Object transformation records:
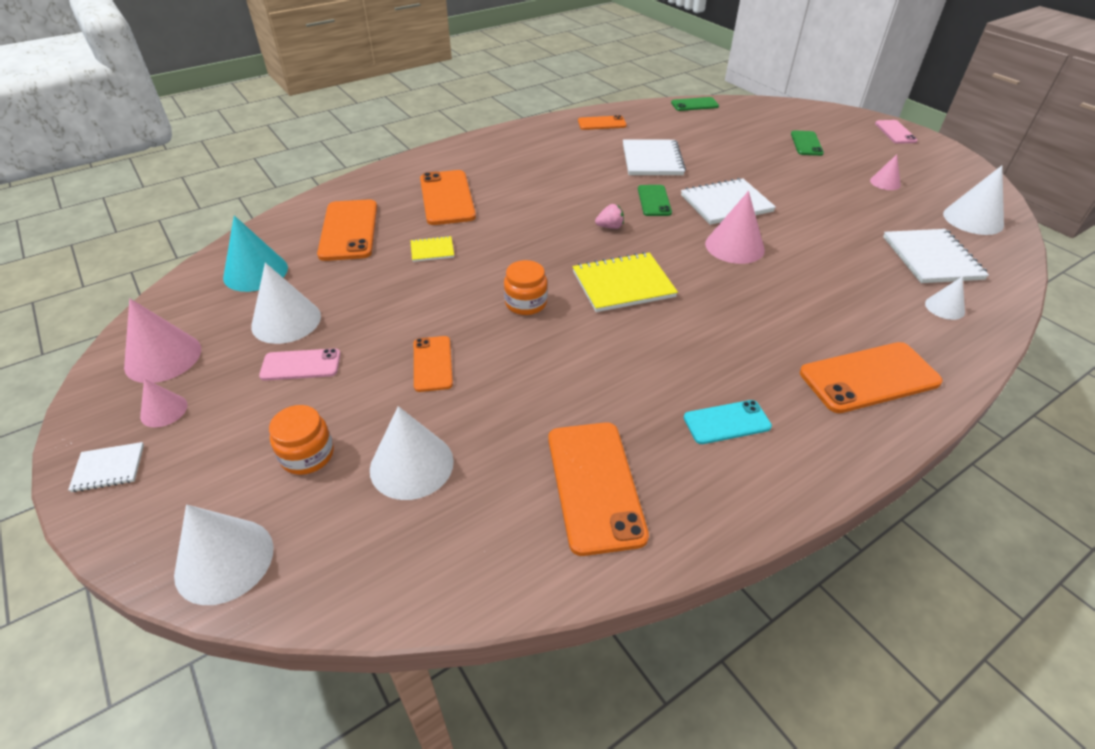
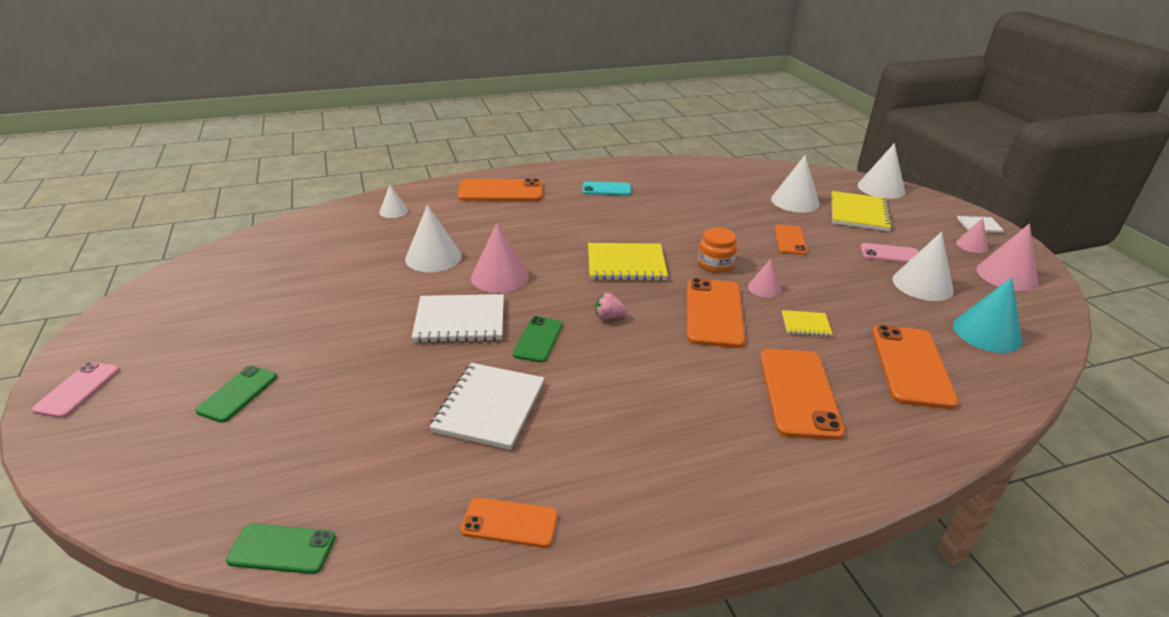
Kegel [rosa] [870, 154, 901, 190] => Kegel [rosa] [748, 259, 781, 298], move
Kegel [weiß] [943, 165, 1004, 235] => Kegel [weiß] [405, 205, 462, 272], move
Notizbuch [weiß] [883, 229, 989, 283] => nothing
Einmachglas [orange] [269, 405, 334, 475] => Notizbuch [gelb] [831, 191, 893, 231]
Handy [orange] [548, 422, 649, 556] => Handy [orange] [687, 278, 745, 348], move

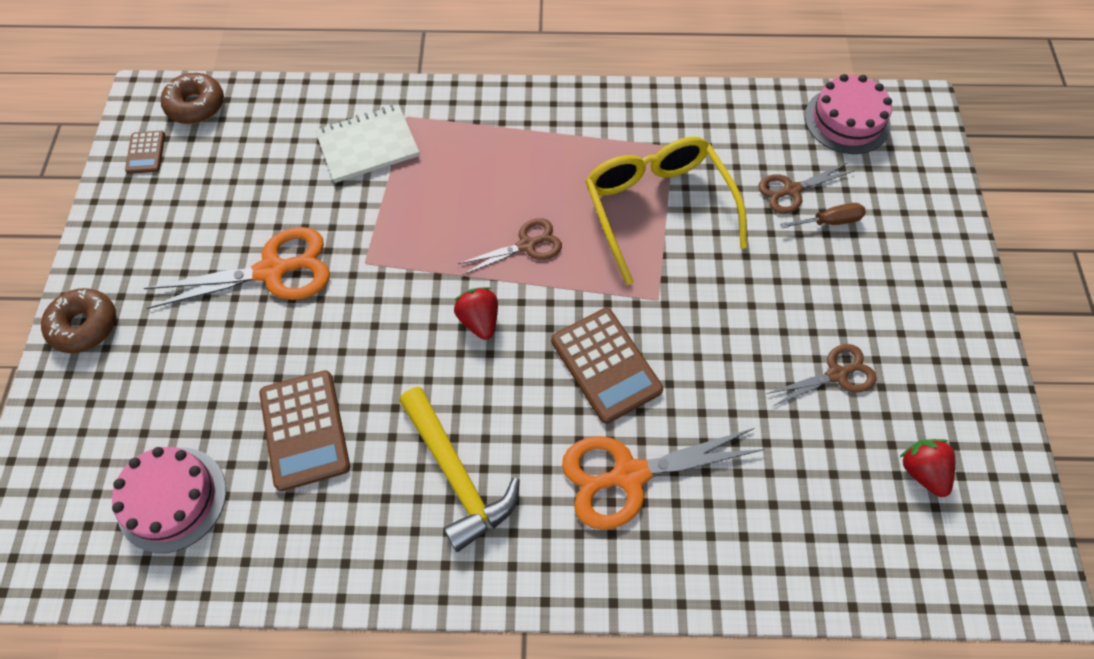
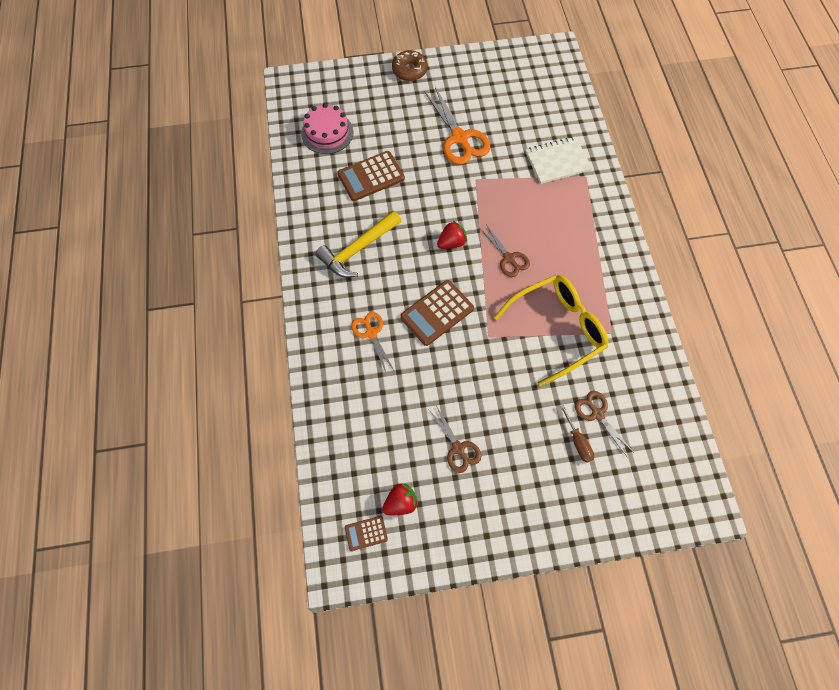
Donut [braun] [161, 73, 224, 124] => nothing
Kuchen [rosa] [805, 74, 892, 154] => nothing
Notizbuch [weiß] [315, 104, 419, 183] => Notizbuch [weiß] [525, 137, 592, 184], 75 degrees counterclockwise
Taschenrechner [braun] [125, 131, 165, 174] => Taschenrechner [braun] [345, 516, 388, 551], move
Schere [orange] [562, 428, 764, 530] => Schere [orange] [351, 312, 394, 374], x0.59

Exercise: Please copy the line that holds "Notizbuch [weiß] [315, 104, 419, 183]" and each line under it through the last line above, exactly as they stand, adding nothing.

Your solution:
Notizbuch [weiß] [315, 104, 419, 183] => Notizbuch [weiß] [525, 137, 592, 184], 75 degrees counterclockwise
Taschenrechner [braun] [125, 131, 165, 174] => Taschenrechner [braun] [345, 516, 388, 551], move
Schere [orange] [562, 428, 764, 530] => Schere [orange] [351, 312, 394, 374], x0.59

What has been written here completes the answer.